## Your instructions
Give back each line of the listing below that contains the string "schottky".
─── Data shown
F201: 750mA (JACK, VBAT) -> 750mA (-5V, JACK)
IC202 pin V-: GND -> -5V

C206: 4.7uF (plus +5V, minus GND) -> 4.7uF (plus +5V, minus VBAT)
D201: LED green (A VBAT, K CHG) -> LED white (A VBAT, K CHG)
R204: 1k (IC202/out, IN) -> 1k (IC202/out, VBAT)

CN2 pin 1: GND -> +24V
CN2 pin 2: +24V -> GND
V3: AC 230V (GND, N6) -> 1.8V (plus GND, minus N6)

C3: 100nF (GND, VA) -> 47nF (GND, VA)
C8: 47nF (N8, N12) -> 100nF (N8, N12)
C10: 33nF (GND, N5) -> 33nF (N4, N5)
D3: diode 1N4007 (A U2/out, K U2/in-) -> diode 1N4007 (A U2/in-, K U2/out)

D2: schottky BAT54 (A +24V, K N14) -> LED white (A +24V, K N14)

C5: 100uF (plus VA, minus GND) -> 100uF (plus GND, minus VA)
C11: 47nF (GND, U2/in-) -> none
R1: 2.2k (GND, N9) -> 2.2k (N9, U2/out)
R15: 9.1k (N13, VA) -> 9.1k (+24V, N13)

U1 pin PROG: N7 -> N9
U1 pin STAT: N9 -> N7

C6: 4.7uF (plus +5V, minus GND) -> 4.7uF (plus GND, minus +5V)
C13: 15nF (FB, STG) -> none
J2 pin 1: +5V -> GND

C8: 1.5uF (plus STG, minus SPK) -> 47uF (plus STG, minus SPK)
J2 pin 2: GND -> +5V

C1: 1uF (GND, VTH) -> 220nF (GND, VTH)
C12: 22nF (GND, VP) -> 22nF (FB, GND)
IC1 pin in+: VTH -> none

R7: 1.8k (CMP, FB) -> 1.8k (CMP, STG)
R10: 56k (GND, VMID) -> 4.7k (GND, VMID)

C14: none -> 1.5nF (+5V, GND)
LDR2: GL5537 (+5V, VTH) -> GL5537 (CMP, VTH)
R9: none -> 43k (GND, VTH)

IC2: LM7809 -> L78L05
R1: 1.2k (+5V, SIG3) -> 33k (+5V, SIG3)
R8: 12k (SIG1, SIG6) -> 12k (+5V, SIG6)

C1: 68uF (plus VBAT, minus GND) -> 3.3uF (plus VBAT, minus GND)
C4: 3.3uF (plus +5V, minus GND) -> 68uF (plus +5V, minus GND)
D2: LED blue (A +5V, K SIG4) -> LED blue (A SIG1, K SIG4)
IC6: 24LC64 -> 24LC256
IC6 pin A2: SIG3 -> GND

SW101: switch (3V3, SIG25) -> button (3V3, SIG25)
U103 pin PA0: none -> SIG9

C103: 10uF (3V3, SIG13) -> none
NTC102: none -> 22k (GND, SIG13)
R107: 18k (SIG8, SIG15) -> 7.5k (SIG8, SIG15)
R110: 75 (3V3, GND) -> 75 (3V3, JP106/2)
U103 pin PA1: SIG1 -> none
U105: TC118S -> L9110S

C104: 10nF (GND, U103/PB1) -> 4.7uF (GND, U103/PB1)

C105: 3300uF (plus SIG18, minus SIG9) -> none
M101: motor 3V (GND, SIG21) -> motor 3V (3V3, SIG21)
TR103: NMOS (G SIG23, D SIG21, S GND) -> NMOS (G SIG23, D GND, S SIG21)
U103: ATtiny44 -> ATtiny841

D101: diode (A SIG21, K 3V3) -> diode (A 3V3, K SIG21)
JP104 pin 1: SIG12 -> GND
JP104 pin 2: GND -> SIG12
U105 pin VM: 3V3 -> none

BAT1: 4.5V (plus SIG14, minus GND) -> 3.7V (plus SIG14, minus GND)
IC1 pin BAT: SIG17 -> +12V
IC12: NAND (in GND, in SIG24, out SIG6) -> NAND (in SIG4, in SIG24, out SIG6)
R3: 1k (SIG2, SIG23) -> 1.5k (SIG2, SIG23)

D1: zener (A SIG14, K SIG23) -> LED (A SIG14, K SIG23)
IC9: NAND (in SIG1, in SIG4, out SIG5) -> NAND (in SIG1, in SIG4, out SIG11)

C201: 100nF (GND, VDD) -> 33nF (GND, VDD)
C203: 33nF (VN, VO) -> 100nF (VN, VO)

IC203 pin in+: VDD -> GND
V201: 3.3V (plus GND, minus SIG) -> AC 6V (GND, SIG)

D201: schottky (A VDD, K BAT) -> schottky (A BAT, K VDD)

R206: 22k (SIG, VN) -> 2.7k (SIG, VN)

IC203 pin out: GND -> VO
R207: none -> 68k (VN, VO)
──────
## Output for this exercise
D2: schottky BAT54 (A +24V, K N14) -> LED white (A +24V, K N14)
D201: schottky (A VDD, K BAT) -> schottky (A BAT, K VDD)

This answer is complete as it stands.